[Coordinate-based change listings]

☆ ☆ ☆ ☆ ☆

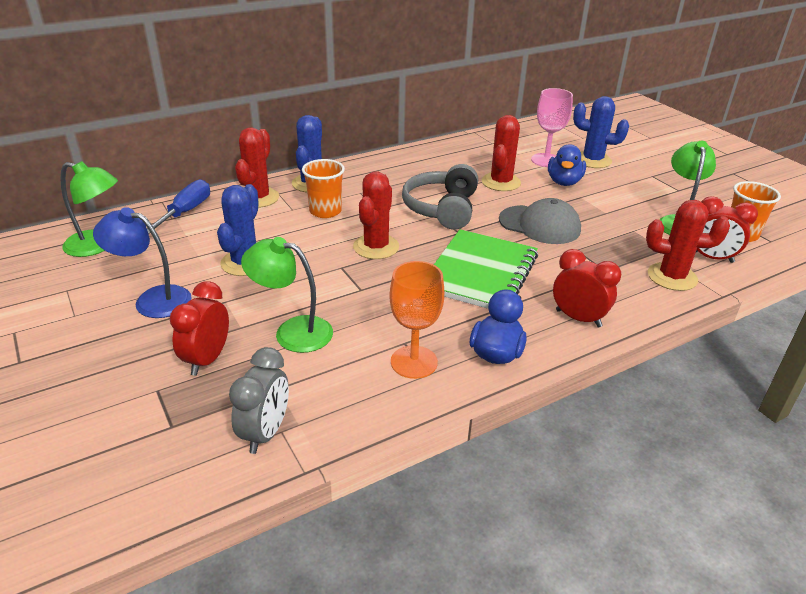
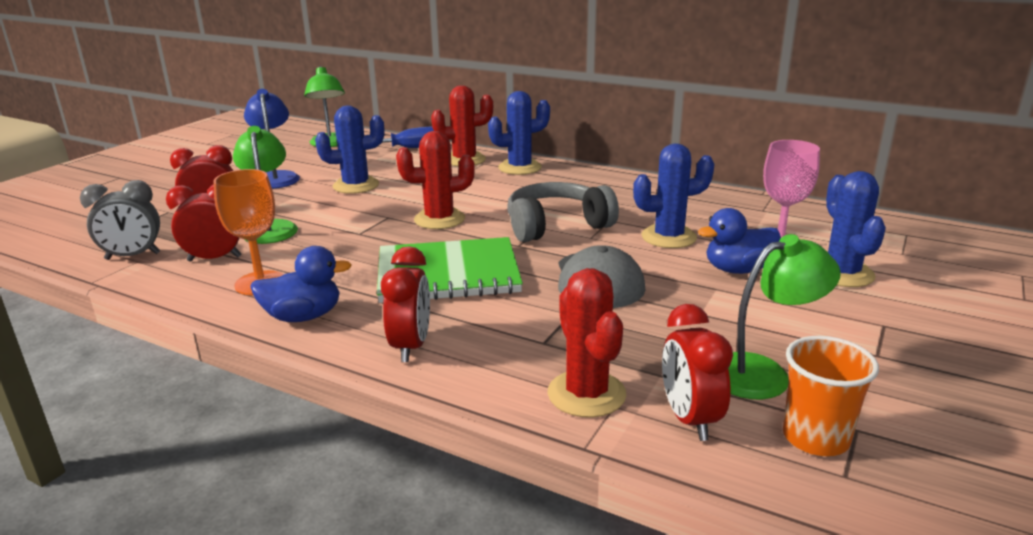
camera: 60 degrees right, 10 degrees down
(325, 211) = (477, 185): orange cup -> none
(332, 378) = (214, 259): none -> red clock
(501, 182) = (668, 237): red cactus -> blue cactus

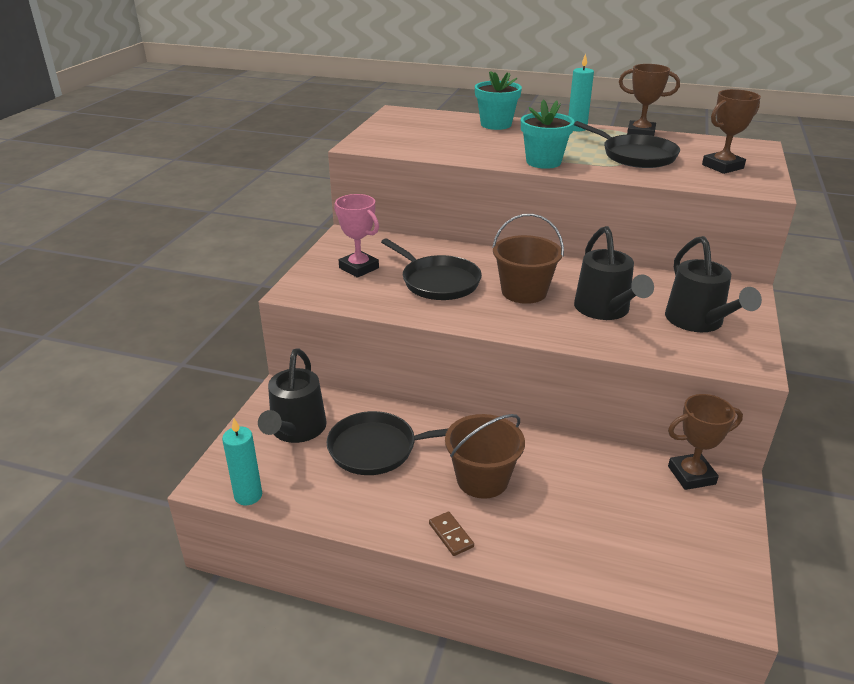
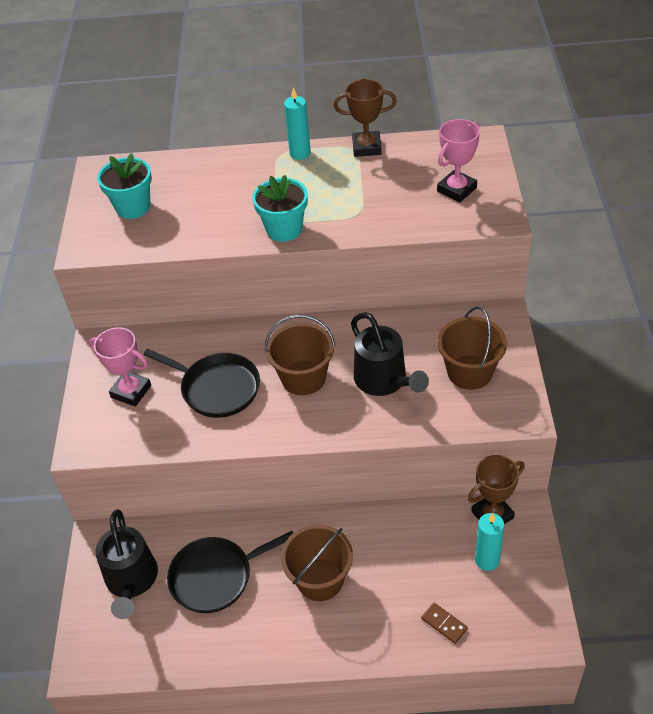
camera: 15 degrees left, 15 degrees up
(248, 495) = (120, 669): turquoise candle -> turquoise candle (487, 560)
(451, 535) = (312, 648): brown domino -> brown domino (444, 624)
(496, 124) = (214, 168): turquoise flower pot -> turquoise flower pot (133, 207)
(635, 156) = (371, 192): black pan -> none
(699, 322) = (469, 372): black watering can -> brown bucket
(722, 166) = (456, 189): brown trophy -> pink trophy

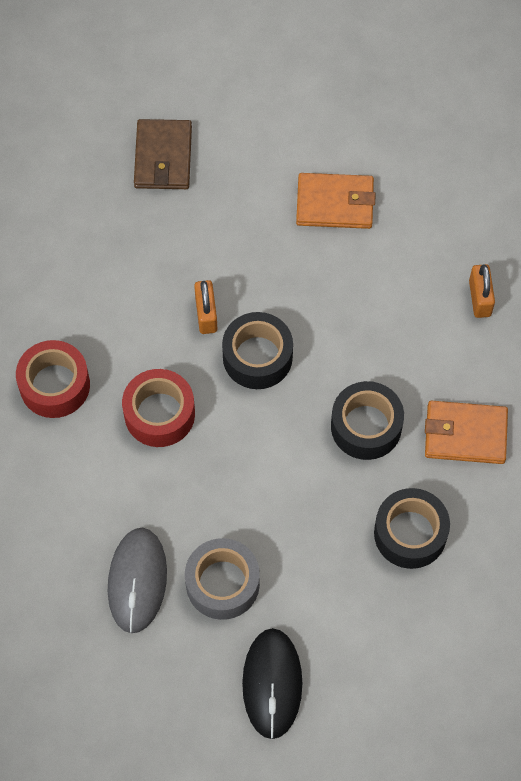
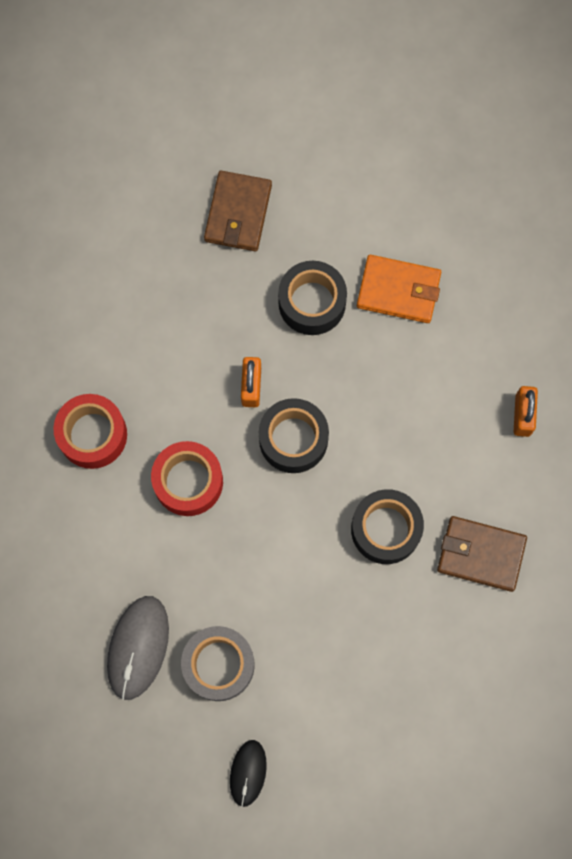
camera: 10 degrees right, 10 degrees up
(272, 683) = (248, 773): black mouse -> black mouse, size x0.61
(410, 533) = (408, 646): black tape -> black tape (312, 302)
(465, 434) = (480, 554): orange wallet -> brown wallet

☆ ☆ ☆ ☆ ☆

DESCRIPTION OF THE TASK: Show the lines above that have the word "orange".

OUTPUT:
(325, 211) = (477, 185): orange cup -> none
(465, 434) = (480, 554): orange wallet -> brown wallet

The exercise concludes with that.